→ STATED GOAL
Return the entries exactly, starting at the line that contains "Chengdu: 9:16 -> 9:18" and ending at the line that contains "JLC: 5:02 -> 5:04", with both of those lines included. Leave the pictures out of your answer.

→ MATERIAL FOR THIS TASK
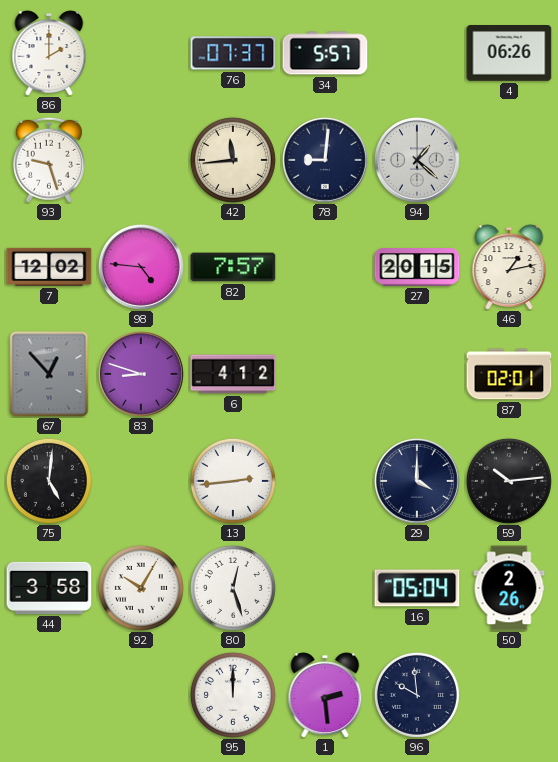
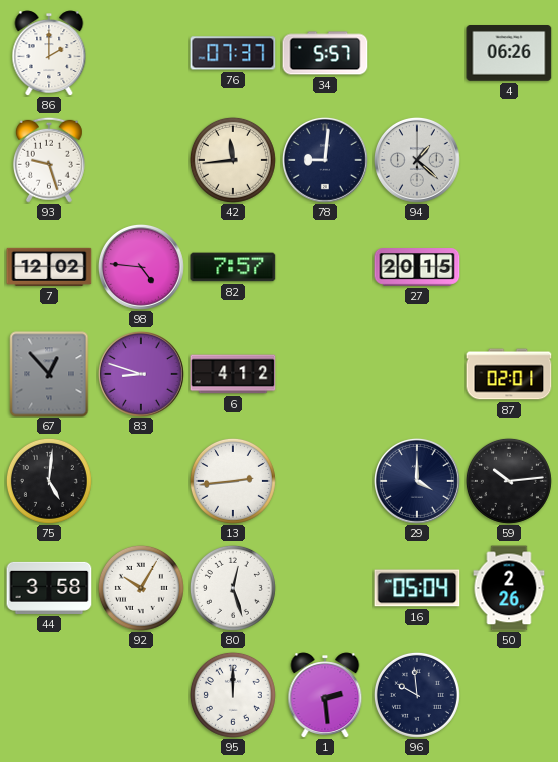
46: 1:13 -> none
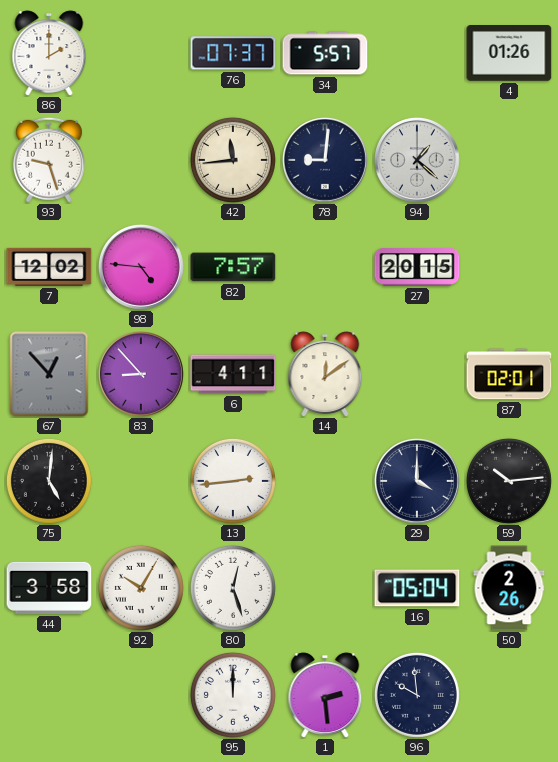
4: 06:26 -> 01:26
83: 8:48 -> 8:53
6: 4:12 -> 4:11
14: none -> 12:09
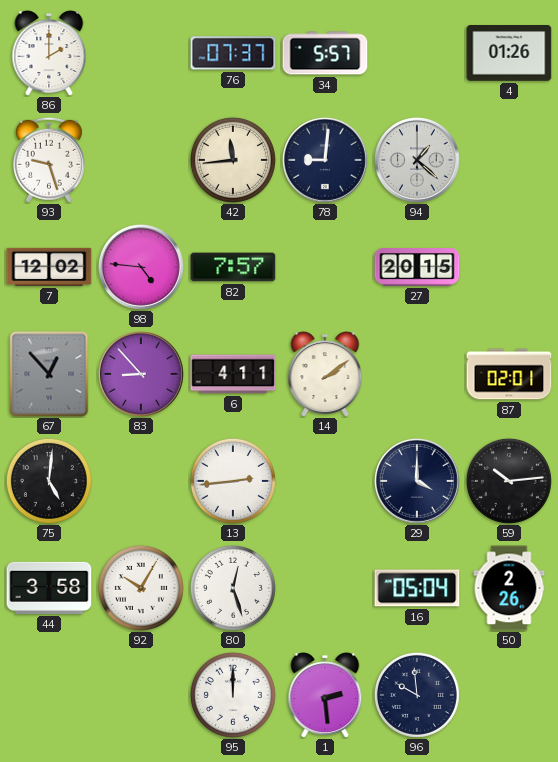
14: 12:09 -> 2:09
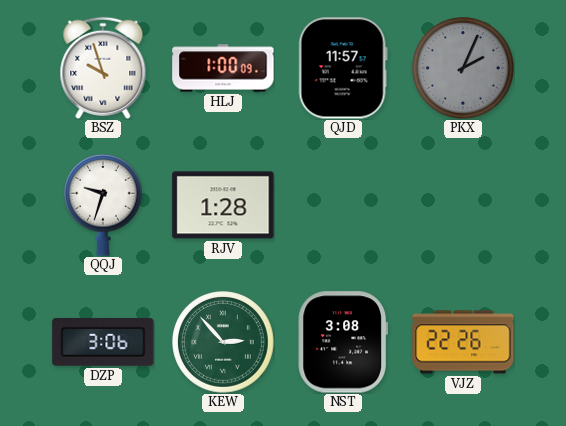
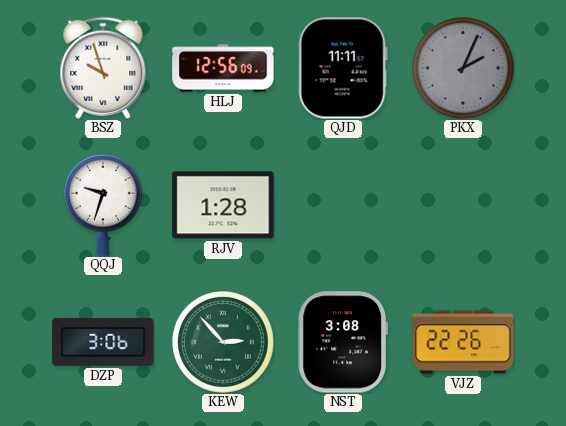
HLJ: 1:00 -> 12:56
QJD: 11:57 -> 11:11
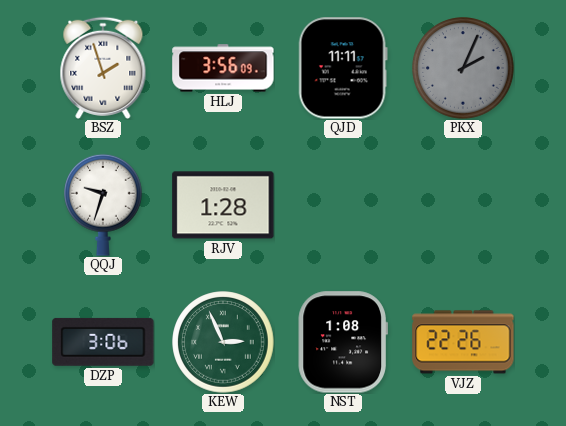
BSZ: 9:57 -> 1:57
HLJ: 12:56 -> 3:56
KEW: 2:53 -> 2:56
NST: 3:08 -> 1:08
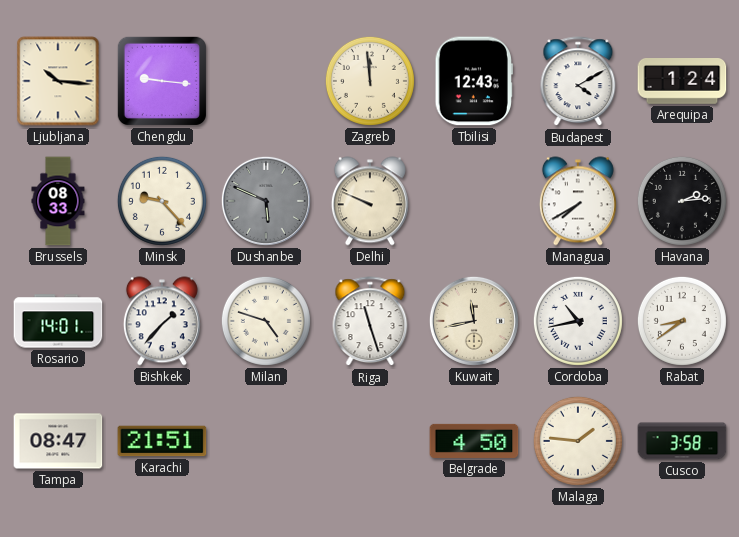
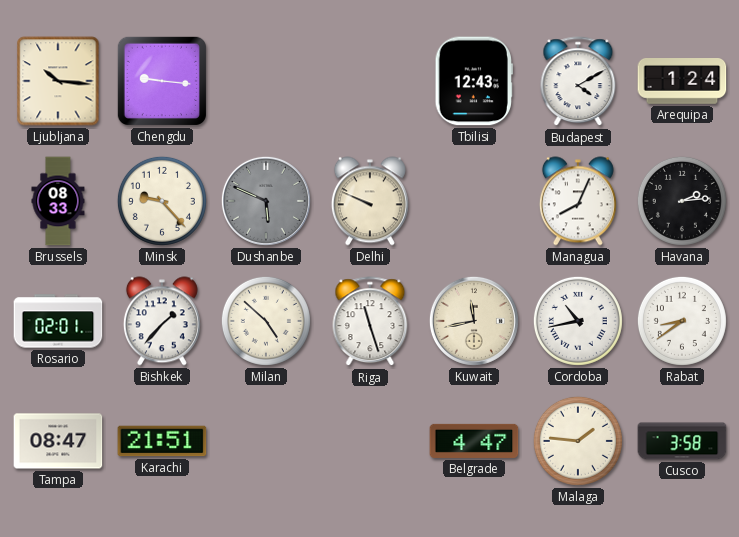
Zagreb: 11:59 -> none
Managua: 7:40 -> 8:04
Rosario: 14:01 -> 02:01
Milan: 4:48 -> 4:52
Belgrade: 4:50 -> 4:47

---

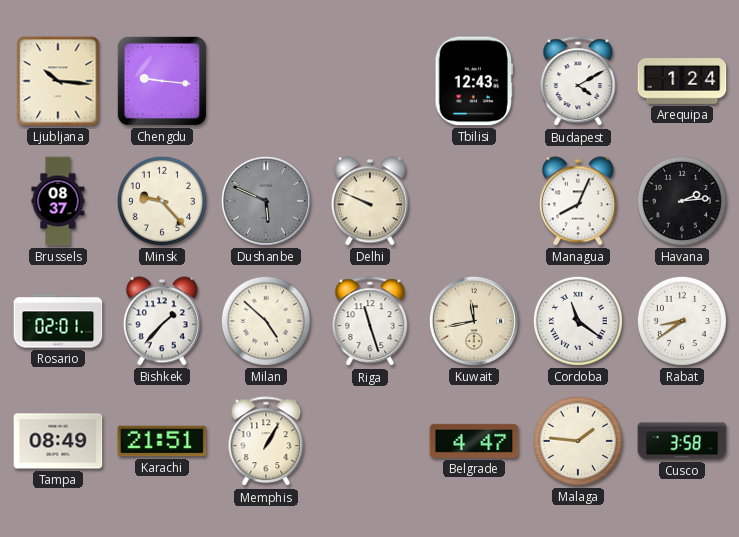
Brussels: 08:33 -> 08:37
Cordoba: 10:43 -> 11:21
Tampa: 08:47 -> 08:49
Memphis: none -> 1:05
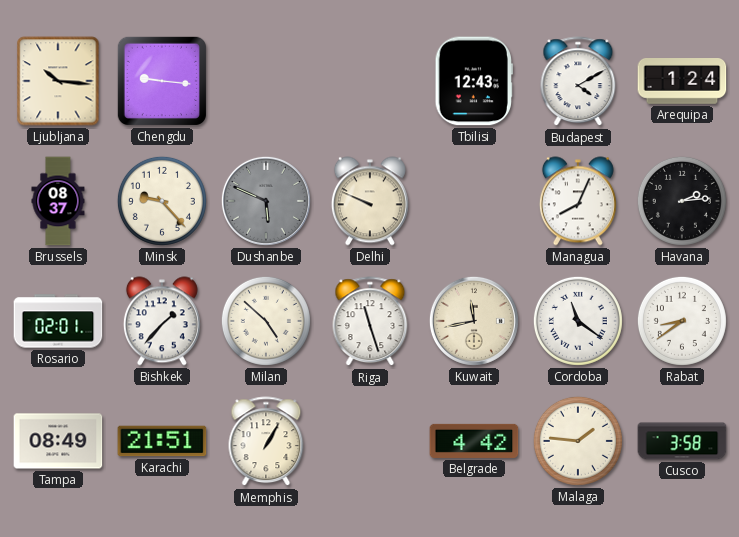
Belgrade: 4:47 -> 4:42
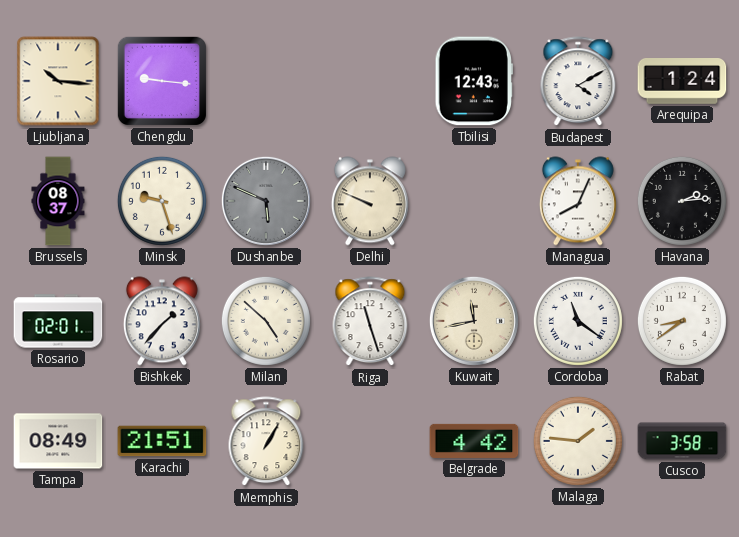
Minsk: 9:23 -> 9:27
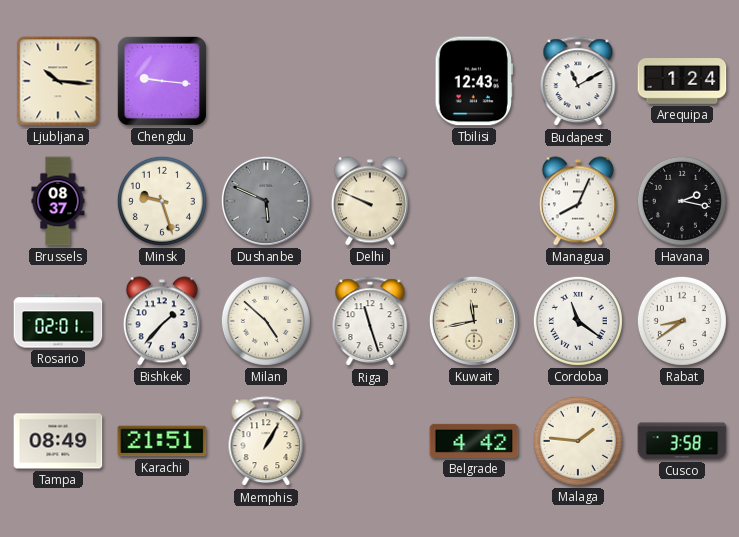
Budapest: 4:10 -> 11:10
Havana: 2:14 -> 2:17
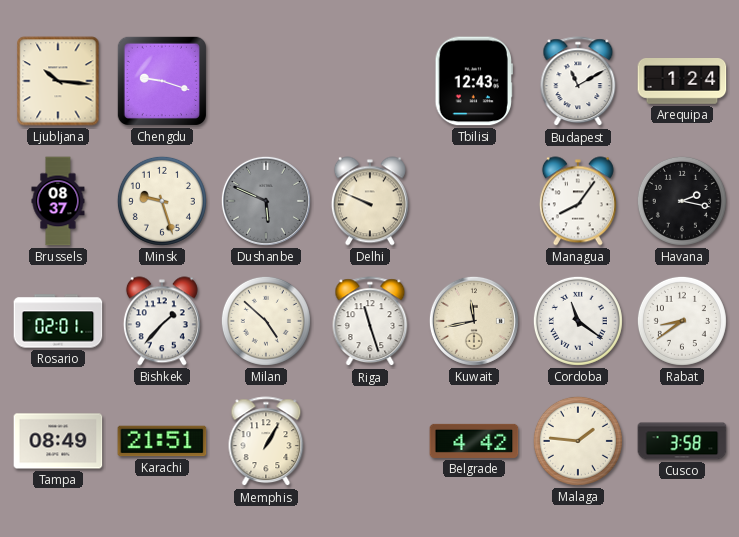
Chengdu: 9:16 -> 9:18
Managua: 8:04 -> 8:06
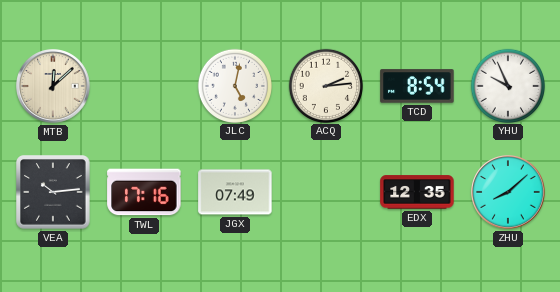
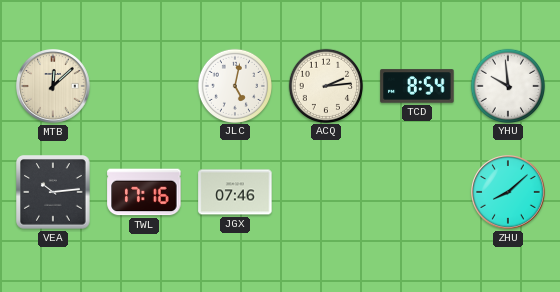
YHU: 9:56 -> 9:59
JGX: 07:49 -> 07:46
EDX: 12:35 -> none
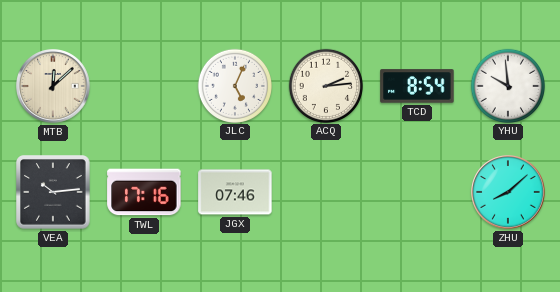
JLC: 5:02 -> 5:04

→ RESULT OF THE EXERCISE
Chengdu: 9:16 -> 9:18
Managua: 8:04 -> 8:06
YHU: 9:56 -> 9:59
JGX: 07:49 -> 07:46
EDX: 12:35 -> none
JLC: 5:02 -> 5:04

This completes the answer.